## EXERCISE INSTRUCTIONS
Restate the data below word for word, omitting pictures.

## Colored object listings

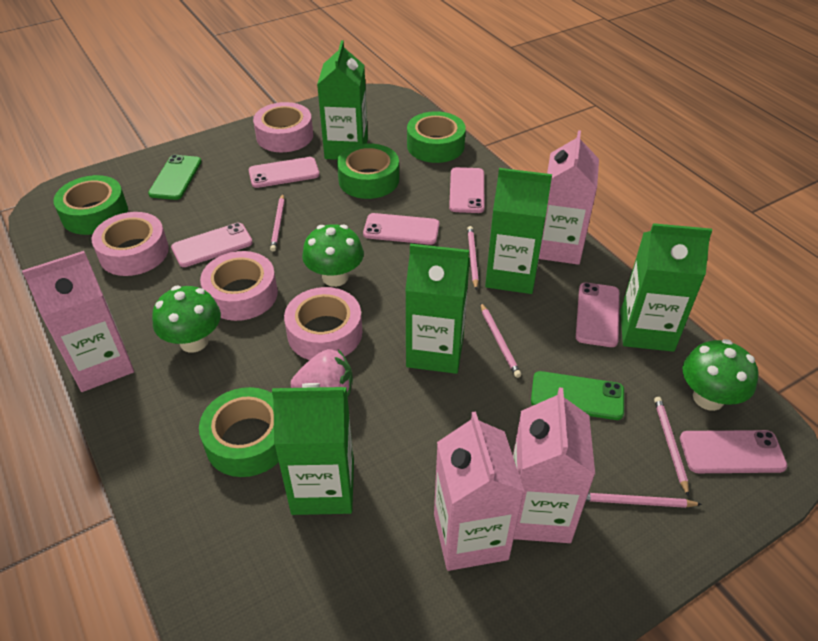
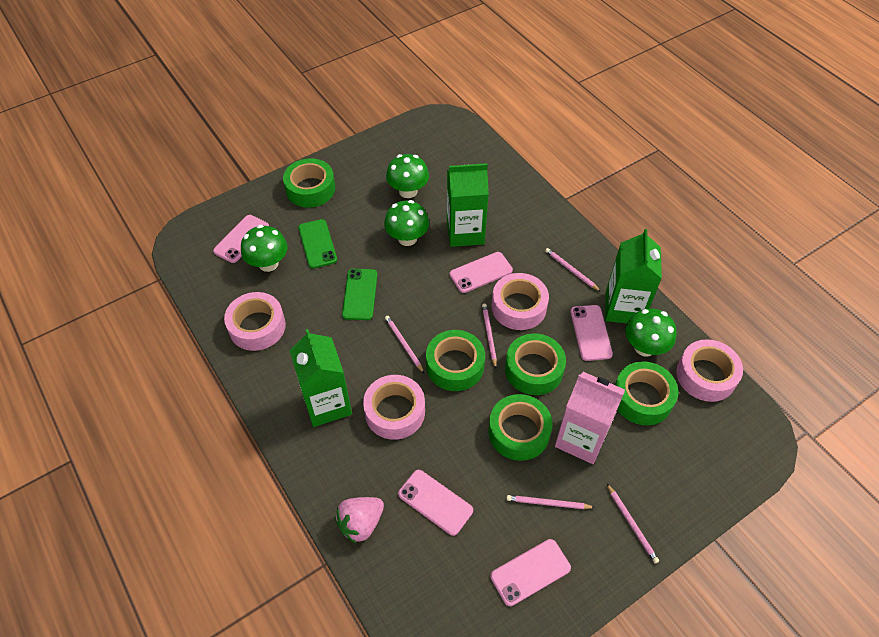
green carton: 5 -> 3
green mushroom: 3 -> 4
green tape: 4 -> 5
pink carton: 4 -> 1
pink phone: 6 -> 5

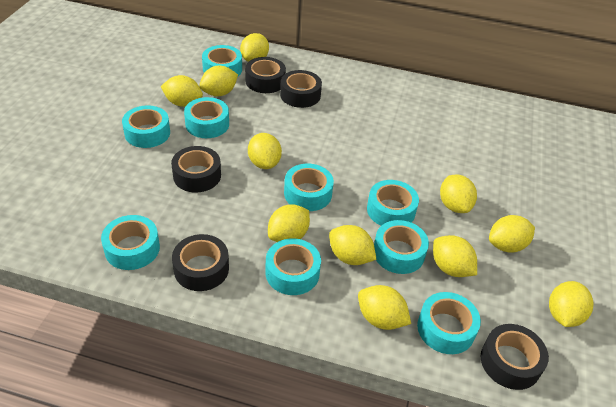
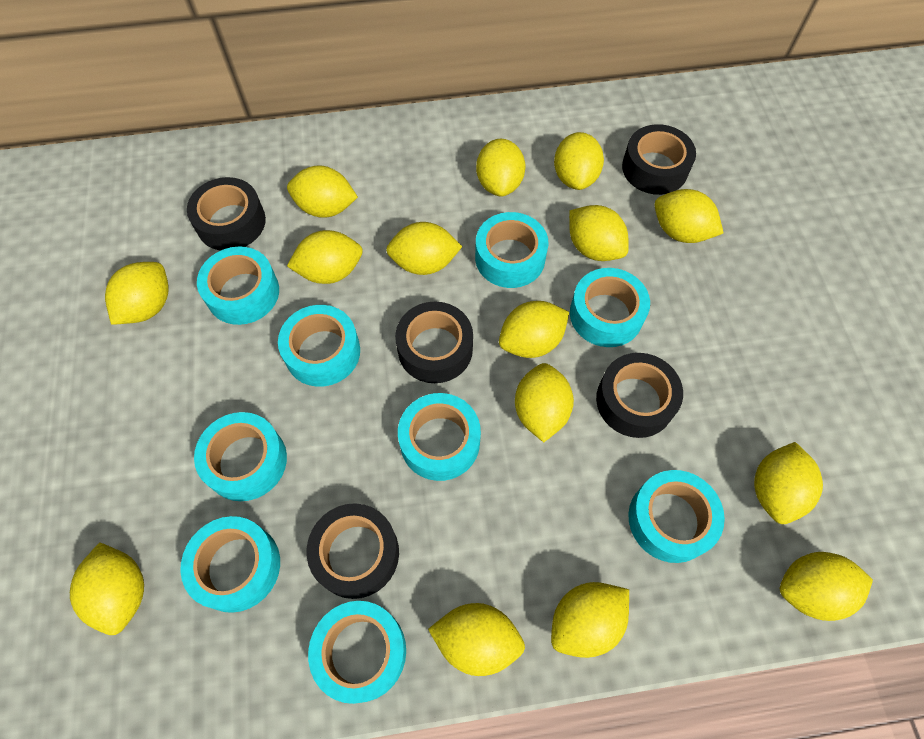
yellow lemon: 11 -> 15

## SOLUTION TO THIS EXERCISE
green carton: 5 -> 3
green mushroom: 3 -> 4
green tape: 4 -> 5
pink carton: 4 -> 1
pink phone: 6 -> 5

yellow lemon: 11 -> 15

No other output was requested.